PROBLEM
Every line of the records below from the line with "U21: NAND (in" up to and including the line with "L101: none -> 150uH (AOUT, VC)" must be reproduced exactly, and no line outside that range.

RECORDS SHOWN section start

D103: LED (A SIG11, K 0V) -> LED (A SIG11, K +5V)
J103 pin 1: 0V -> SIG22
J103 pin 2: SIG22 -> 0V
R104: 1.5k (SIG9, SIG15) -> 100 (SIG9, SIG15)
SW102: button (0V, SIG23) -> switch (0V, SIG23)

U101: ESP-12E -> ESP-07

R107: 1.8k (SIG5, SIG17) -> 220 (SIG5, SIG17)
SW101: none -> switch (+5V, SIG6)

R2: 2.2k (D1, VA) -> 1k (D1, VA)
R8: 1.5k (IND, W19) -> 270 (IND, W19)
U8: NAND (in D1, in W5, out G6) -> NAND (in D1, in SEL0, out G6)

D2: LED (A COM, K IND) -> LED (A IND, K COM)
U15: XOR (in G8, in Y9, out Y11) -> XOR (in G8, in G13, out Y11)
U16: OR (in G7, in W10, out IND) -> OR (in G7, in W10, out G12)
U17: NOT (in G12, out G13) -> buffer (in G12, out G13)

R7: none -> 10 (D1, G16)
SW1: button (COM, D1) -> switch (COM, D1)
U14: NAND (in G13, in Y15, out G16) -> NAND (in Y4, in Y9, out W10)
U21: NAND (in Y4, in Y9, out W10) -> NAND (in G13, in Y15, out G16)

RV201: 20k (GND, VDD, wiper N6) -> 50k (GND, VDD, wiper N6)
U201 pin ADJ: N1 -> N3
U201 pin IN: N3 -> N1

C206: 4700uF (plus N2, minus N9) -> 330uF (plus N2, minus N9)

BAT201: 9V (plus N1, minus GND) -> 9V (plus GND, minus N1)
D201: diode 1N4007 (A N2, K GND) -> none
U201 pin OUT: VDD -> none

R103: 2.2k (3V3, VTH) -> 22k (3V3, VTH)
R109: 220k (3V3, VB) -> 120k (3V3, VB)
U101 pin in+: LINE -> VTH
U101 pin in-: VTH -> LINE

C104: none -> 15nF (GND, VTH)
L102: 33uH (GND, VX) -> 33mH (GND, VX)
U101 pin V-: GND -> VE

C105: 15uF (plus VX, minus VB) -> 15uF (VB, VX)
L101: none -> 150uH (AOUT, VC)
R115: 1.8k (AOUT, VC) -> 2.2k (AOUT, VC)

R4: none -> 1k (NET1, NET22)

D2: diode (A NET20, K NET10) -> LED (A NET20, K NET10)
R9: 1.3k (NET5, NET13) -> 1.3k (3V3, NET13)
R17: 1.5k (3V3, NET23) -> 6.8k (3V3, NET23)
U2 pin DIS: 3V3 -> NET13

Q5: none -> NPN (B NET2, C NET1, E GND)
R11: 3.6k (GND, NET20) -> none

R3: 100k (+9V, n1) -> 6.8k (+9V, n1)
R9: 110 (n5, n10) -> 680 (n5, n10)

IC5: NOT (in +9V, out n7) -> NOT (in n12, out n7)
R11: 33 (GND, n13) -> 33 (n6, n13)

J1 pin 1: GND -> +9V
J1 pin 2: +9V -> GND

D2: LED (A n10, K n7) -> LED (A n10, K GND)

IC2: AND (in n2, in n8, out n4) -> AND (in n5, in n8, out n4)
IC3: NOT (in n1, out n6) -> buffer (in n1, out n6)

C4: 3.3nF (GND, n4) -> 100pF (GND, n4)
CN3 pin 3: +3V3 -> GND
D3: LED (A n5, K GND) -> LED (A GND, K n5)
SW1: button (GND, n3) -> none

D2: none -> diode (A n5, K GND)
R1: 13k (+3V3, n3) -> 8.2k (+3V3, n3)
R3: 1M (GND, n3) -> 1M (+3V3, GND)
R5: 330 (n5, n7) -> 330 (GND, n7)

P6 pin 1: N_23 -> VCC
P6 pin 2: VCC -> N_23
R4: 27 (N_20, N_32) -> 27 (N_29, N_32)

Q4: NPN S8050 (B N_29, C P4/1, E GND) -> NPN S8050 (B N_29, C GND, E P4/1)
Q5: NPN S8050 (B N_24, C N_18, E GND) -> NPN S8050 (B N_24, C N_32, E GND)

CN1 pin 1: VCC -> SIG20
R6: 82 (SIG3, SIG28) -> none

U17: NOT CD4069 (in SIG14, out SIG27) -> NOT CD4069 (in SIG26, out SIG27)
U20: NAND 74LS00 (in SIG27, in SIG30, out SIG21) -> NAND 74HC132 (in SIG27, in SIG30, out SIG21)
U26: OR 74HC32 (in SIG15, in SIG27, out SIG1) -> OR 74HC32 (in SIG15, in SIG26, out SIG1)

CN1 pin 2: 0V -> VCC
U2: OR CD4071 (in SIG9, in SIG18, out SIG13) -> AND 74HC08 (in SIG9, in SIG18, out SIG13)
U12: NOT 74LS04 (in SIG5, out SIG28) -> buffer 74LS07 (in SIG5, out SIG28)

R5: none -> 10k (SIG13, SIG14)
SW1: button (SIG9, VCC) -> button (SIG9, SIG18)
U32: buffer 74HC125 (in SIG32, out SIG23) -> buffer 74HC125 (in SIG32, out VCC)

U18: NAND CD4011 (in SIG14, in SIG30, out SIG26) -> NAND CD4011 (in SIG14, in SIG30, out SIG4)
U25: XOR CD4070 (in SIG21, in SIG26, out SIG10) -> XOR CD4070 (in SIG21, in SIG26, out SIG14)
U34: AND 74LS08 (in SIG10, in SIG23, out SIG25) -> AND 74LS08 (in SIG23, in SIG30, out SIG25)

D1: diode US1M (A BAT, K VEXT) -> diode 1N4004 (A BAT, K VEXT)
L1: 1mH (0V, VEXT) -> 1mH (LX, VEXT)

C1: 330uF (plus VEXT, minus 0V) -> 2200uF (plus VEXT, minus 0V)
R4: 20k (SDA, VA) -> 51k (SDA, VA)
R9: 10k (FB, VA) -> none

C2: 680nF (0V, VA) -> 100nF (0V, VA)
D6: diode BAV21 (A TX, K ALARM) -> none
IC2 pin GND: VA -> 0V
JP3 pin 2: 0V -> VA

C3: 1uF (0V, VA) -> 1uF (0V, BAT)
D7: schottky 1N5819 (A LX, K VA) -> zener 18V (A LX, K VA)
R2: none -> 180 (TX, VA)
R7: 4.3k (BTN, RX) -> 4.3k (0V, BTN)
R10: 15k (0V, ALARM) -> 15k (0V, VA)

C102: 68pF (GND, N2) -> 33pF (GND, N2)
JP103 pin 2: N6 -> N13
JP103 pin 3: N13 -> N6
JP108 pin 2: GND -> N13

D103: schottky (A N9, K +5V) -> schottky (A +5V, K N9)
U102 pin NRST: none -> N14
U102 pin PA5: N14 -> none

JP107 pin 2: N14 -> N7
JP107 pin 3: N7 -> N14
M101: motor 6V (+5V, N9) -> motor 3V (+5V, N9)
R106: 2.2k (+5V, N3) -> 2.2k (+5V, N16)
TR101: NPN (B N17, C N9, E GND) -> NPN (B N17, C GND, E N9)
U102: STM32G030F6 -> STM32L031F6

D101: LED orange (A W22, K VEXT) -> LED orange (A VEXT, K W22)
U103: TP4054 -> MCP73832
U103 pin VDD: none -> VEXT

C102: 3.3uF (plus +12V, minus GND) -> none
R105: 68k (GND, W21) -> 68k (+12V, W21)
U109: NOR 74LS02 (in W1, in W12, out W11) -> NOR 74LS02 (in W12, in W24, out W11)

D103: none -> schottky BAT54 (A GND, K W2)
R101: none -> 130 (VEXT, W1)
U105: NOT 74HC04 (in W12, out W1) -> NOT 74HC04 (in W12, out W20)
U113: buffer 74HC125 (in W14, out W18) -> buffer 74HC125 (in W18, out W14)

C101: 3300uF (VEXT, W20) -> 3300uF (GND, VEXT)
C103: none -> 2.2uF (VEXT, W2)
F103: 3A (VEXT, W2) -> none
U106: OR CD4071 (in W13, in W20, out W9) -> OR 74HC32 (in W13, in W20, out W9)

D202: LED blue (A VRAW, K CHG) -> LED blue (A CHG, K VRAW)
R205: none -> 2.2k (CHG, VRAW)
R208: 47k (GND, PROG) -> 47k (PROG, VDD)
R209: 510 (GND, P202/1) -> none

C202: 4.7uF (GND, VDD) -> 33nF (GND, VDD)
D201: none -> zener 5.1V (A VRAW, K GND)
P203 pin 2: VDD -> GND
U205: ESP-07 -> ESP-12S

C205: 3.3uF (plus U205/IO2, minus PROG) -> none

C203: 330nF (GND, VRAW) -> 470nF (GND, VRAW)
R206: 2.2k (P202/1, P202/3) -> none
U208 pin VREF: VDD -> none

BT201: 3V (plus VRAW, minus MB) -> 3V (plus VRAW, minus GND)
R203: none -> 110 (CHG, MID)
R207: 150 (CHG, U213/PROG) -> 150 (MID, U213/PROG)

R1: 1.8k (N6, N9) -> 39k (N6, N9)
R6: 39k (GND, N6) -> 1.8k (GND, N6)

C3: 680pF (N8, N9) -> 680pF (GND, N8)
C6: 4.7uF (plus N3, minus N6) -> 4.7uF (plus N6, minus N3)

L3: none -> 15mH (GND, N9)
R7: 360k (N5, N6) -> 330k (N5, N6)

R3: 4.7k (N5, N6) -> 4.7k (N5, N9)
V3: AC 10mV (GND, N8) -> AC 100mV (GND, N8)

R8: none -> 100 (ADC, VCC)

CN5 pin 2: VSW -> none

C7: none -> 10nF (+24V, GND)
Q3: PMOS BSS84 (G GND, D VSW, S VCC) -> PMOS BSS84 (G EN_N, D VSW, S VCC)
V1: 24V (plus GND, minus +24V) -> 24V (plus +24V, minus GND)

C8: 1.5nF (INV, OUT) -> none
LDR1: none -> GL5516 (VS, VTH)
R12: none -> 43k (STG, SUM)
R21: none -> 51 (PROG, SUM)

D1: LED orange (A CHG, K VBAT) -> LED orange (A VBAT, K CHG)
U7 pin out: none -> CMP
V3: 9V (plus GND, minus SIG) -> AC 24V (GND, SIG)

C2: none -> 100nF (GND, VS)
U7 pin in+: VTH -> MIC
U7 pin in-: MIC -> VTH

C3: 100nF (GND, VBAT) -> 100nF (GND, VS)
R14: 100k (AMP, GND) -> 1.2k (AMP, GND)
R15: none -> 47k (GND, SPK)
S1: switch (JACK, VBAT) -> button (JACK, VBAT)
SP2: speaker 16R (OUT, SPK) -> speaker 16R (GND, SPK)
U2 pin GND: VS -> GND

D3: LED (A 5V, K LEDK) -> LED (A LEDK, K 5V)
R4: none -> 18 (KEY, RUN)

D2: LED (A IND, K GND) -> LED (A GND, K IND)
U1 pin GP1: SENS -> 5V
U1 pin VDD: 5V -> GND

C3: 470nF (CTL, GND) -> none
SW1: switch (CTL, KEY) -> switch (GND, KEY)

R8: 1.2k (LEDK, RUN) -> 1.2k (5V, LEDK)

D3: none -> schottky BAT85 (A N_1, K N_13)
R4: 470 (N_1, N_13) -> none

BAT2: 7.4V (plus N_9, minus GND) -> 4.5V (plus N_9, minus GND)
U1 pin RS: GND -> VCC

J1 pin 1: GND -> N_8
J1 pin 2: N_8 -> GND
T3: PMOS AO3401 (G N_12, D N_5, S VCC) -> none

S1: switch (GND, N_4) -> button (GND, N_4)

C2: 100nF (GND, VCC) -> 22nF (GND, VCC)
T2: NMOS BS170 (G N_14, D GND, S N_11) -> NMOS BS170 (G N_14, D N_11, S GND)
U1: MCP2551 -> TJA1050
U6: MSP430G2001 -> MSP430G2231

RECORDS SHOWN section end

ANSWER TO THIS EXERCISE
U21: NAND (in Y4, in Y9, out W10) -> NAND (in G13, in Y15, out G16)

RV201: 20k (GND, VDD, wiper N6) -> 50k (GND, VDD, wiper N6)
U201 pin ADJ: N1 -> N3
U201 pin IN: N3 -> N1

C206: 4700uF (plus N2, minus N9) -> 330uF (plus N2, minus N9)

BAT201: 9V (plus N1, minus GND) -> 9V (plus GND, minus N1)
D201: diode 1N4007 (A N2, K GND) -> none
U201 pin OUT: VDD -> none

R103: 2.2k (3V3, VTH) -> 22k (3V3, VTH)
R109: 220k (3V3, VB) -> 120k (3V3, VB)
U101 pin in+: LINE -> VTH
U101 pin in-: VTH -> LINE

C104: none -> 15nF (GND, VTH)
L102: 33uH (GND, VX) -> 33mH (GND, VX)
U101 pin V-: GND -> VE

C105: 15uF (plus VX, minus VB) -> 15uF (VB, VX)
L101: none -> 150uH (AOUT, VC)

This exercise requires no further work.